_THE PROBLEM:_ Lines from the entries below that hold "bowl" form the answer; copy all of them.

_DATASET RECORDS:_
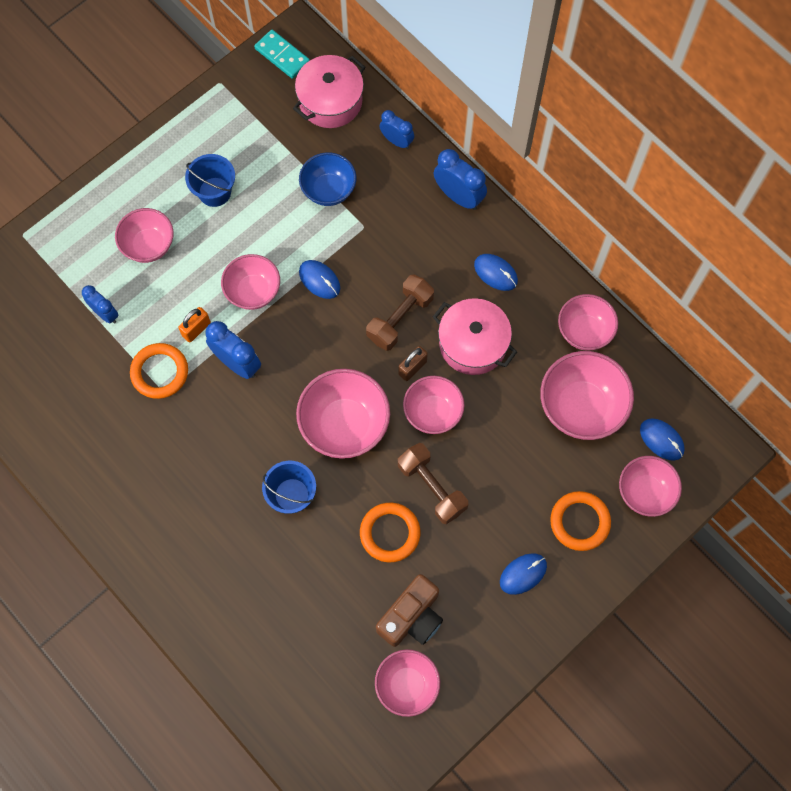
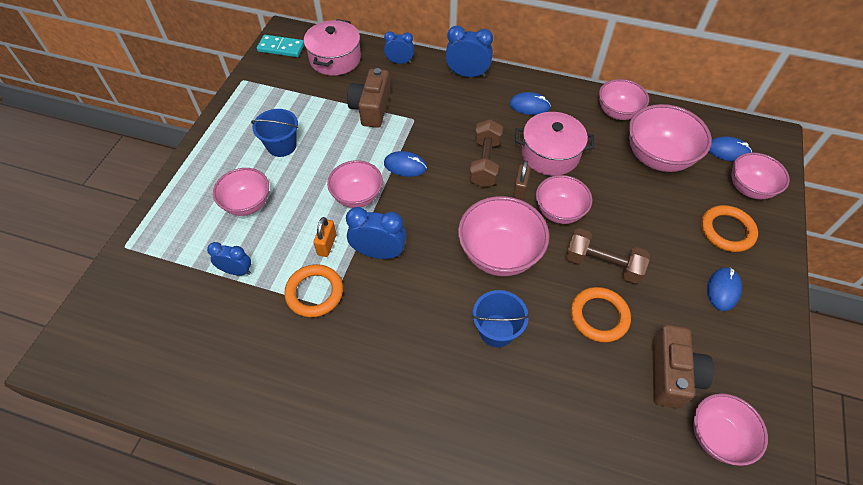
camera: 30 degrees left, 15 degrees down
blue bowl [299,152,356,206] -> brown camera [347,68,390,128]

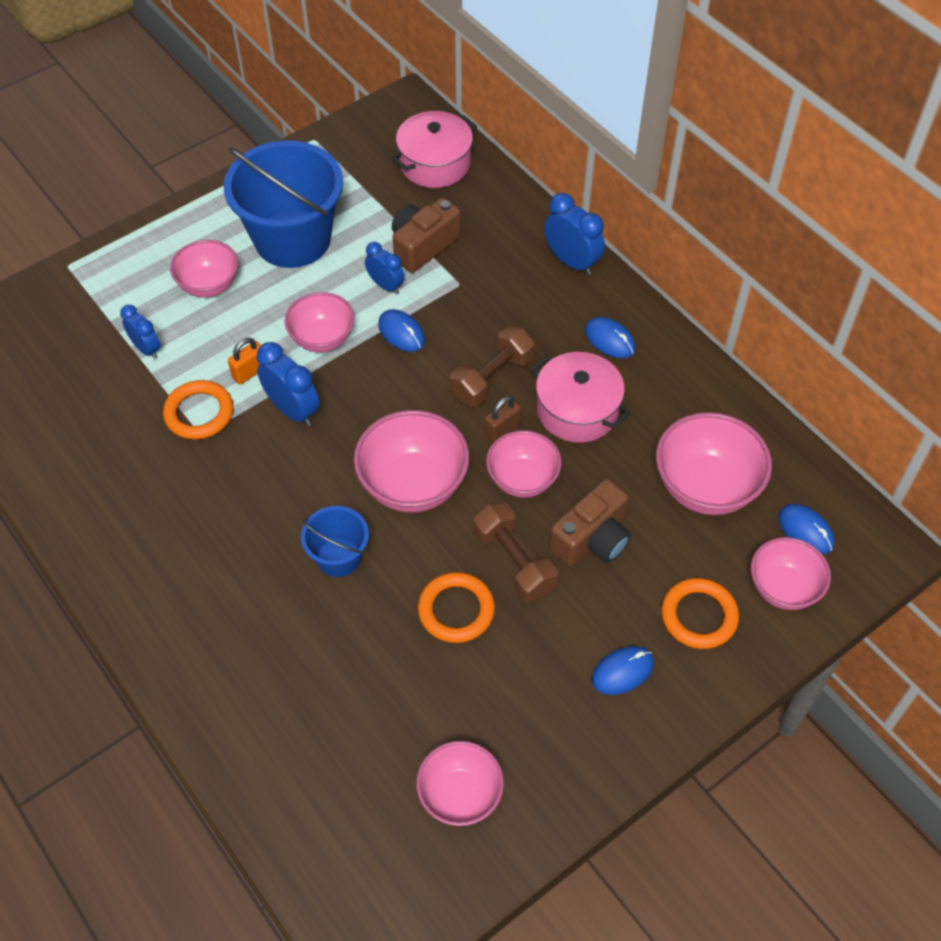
camera: 35 degrees right, 0 degrees up
blue bucket [251,109,298,157] -> blue bucket [223,140,343,268], size x2.03
turquoise domino [257,35,304,57] -> none
blue clock [384,31,414,64] -> blue clock moved to [365,242,405,294]
pink bowl [599,79,649,120] -> none
brown camera [652,325,714,408] -> brown camera moved to [549,479,631,567]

_EXERCISE RESULT:_
blue bowl [299,152,356,206] -> brown camera [347,68,390,128]
pink bowl [599,79,649,120] -> none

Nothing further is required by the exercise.